(Required action) Leave the pictures out. Retype exactly the lines below from the one containing "yellow lemon: 1 -> 4" through the one containing "pink heart: 2 -> 1", and no others.

=== Section Start ===

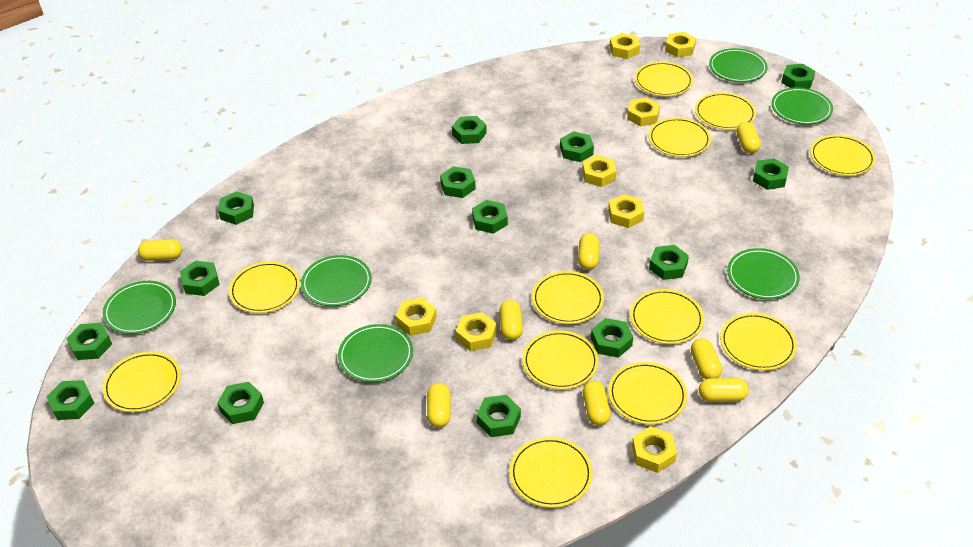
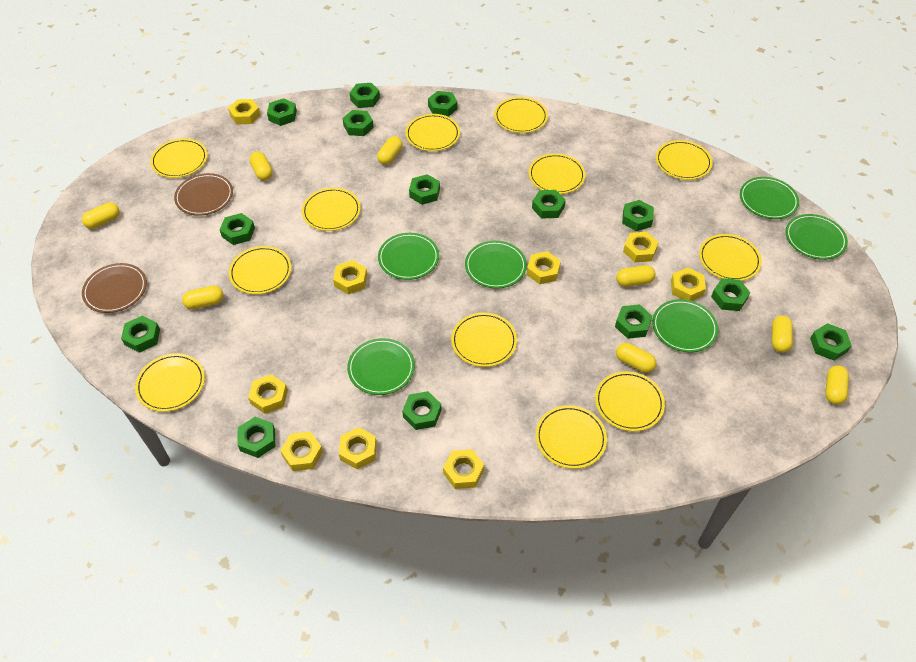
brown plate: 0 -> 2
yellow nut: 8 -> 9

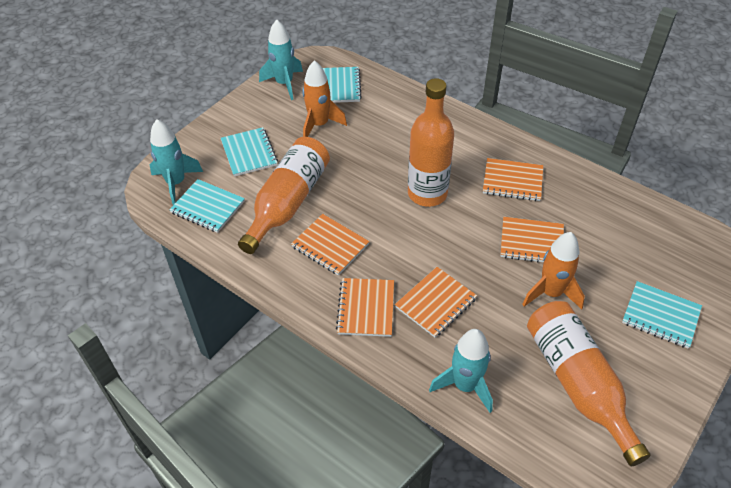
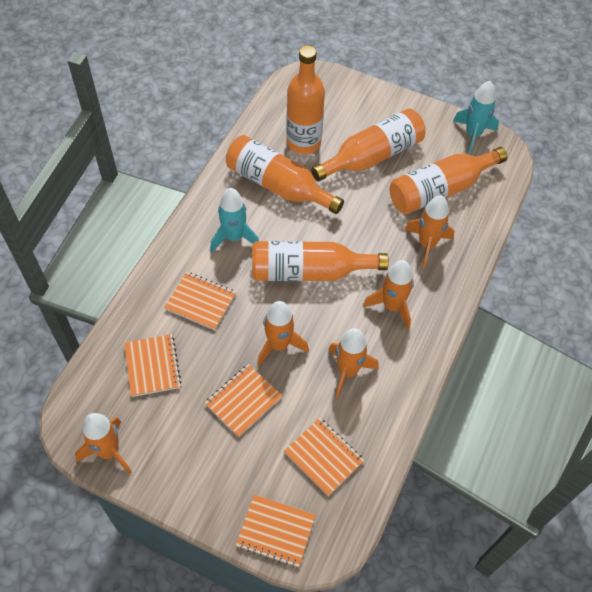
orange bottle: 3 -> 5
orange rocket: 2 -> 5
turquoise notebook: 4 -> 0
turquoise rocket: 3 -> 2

=== Section End ===
=== Section Start ===

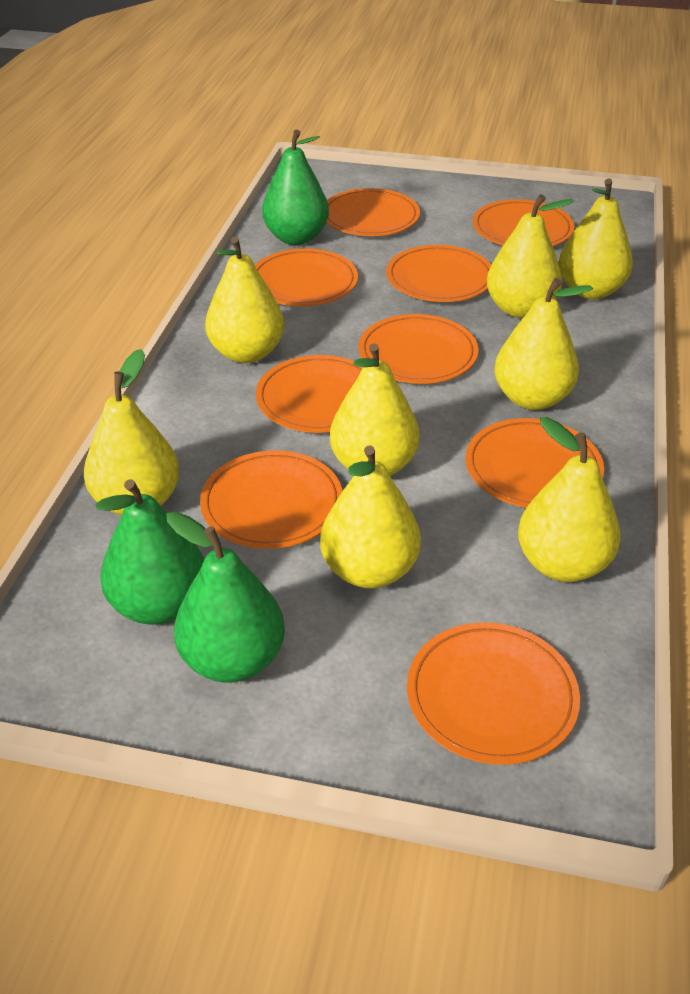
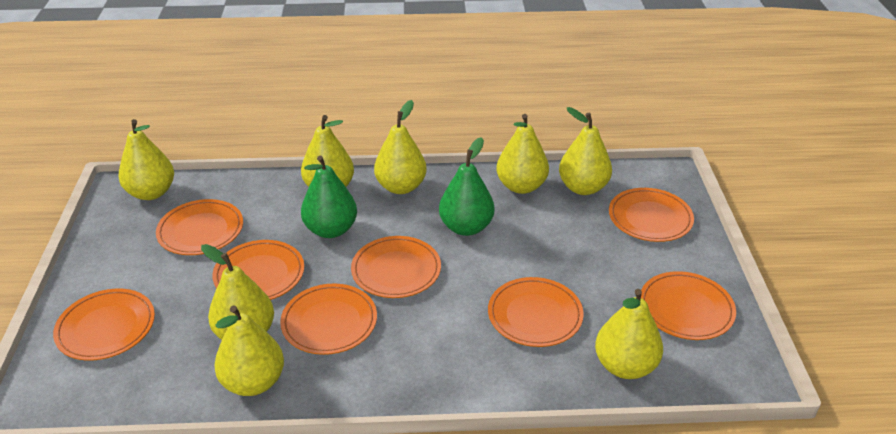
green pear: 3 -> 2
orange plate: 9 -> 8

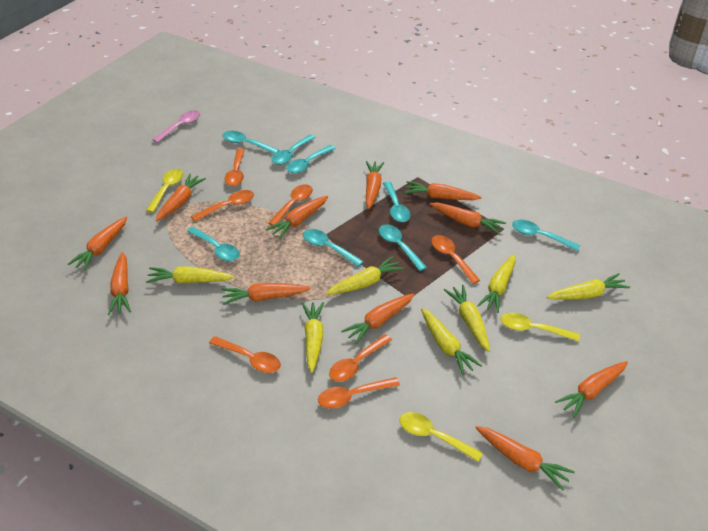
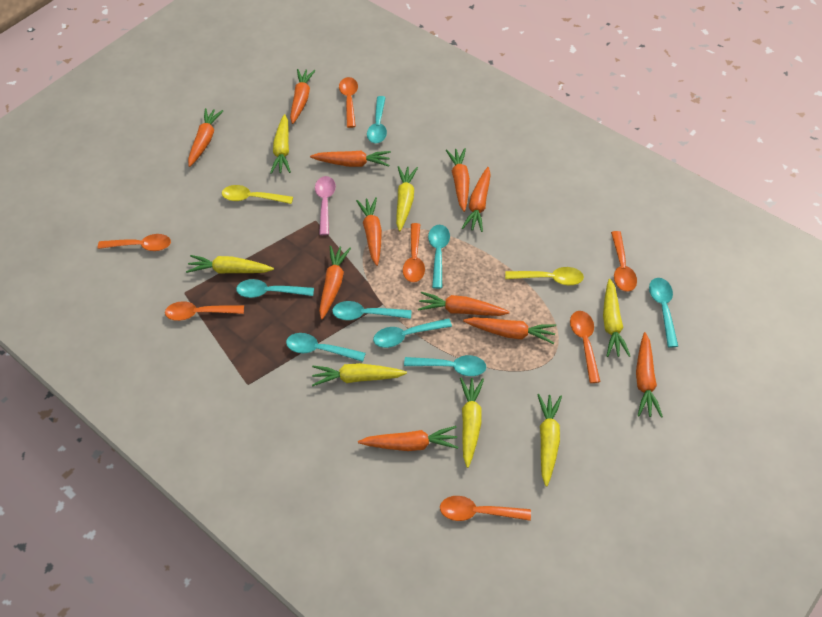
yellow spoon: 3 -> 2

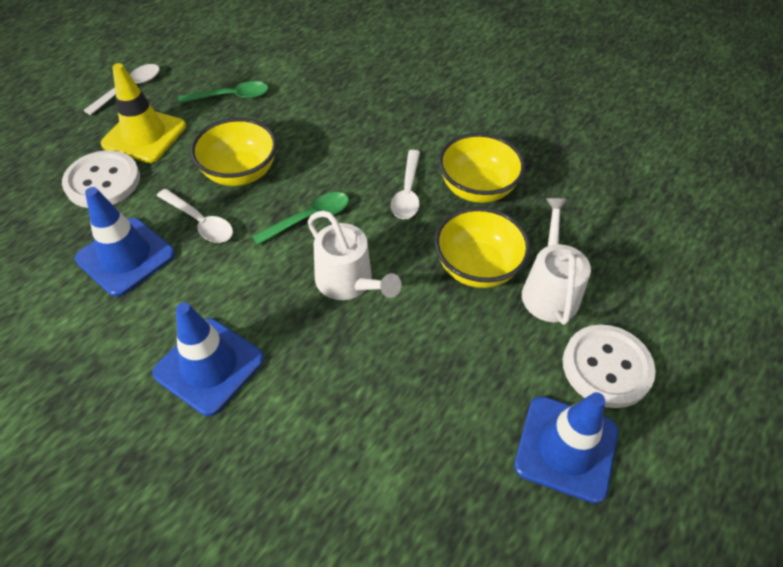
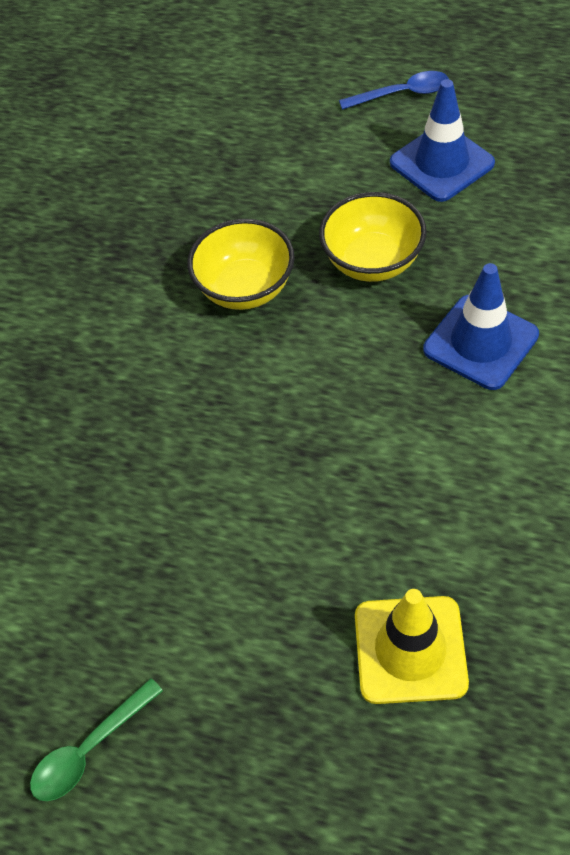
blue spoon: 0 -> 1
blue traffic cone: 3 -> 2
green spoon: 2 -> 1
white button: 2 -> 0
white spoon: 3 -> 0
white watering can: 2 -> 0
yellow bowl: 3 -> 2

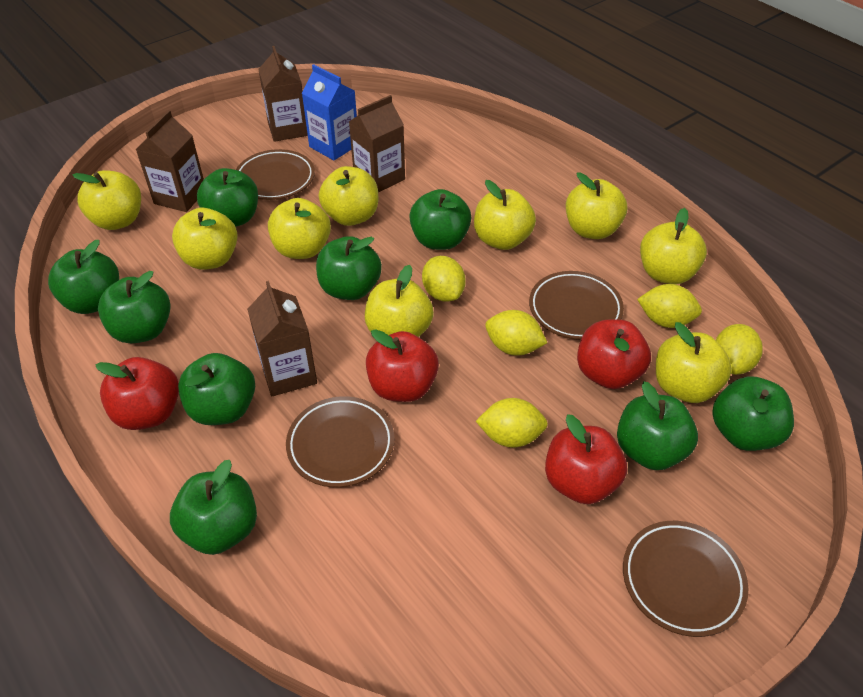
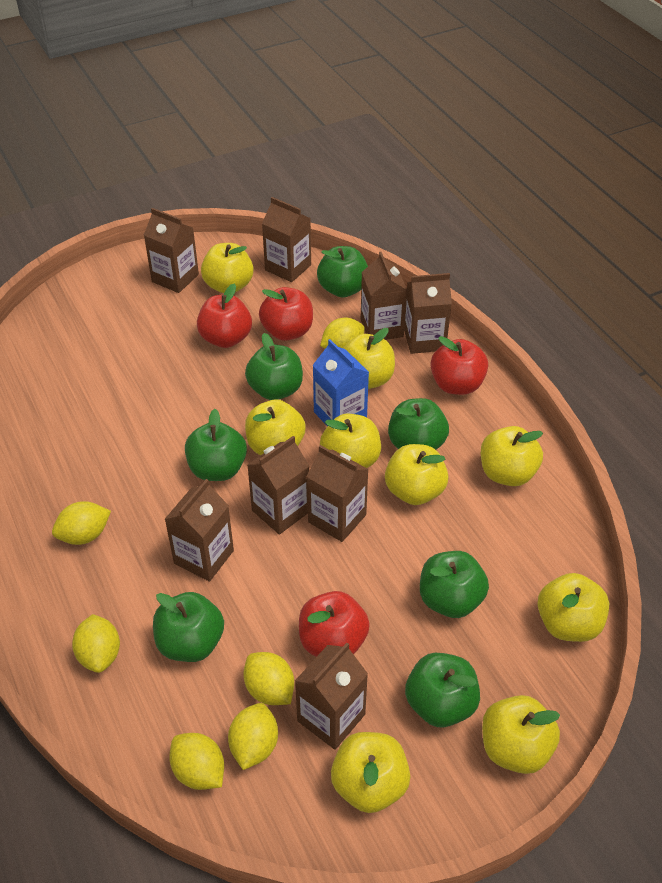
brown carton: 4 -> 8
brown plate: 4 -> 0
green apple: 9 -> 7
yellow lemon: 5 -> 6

=== Section End ===
=== Section Start ===

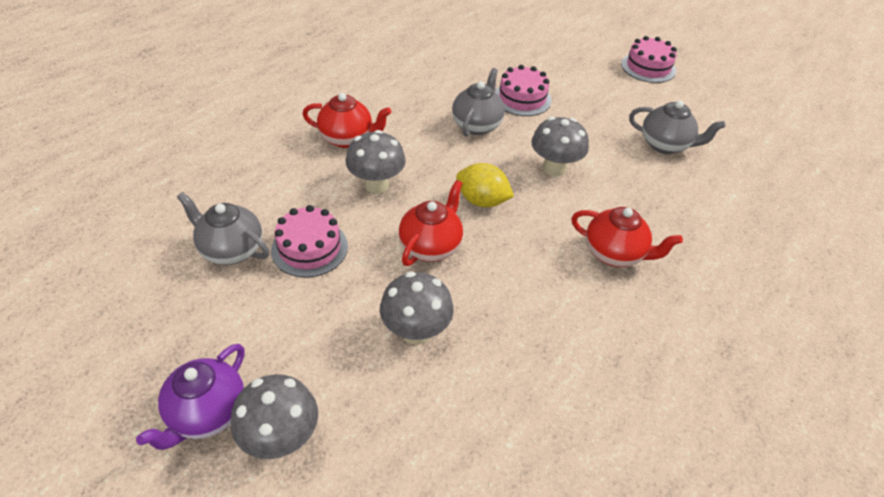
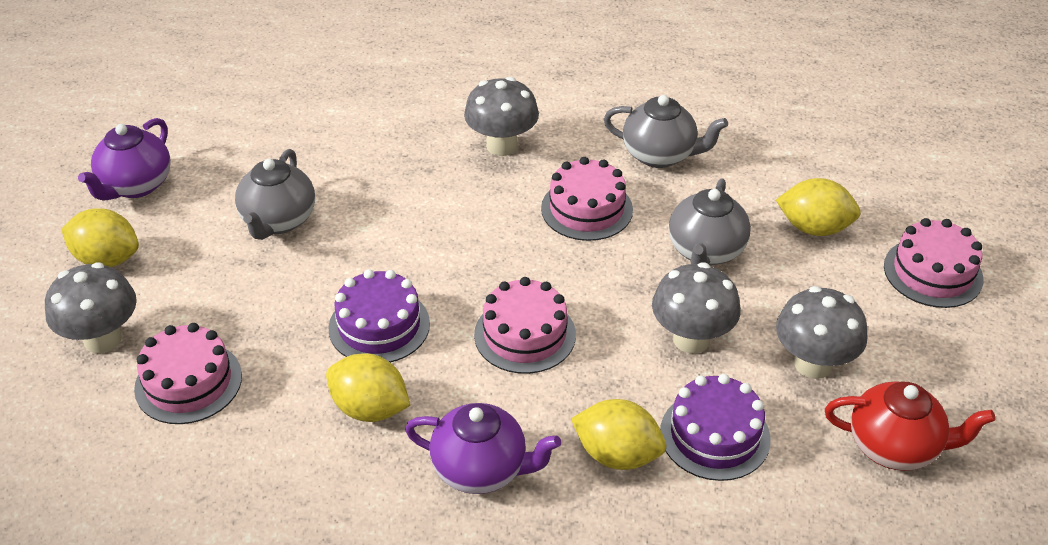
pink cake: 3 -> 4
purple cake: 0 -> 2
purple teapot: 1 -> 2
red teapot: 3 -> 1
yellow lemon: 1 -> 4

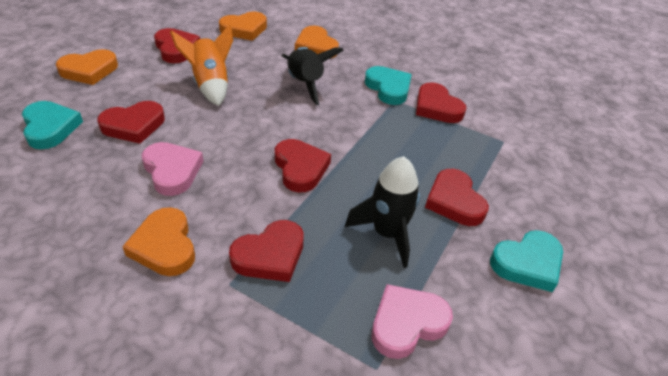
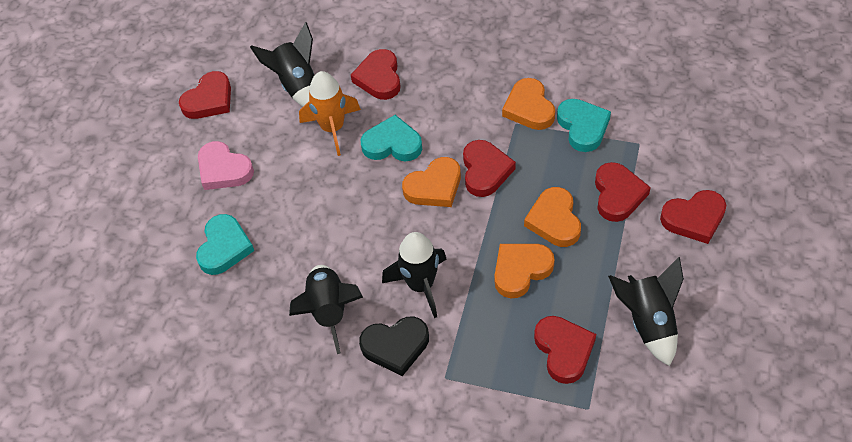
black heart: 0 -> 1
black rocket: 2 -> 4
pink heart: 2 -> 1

=== Section End ===

(Result of the exercise)
yellow lemon: 1 -> 4

black heart: 0 -> 1
black rocket: 2 -> 4
pink heart: 2 -> 1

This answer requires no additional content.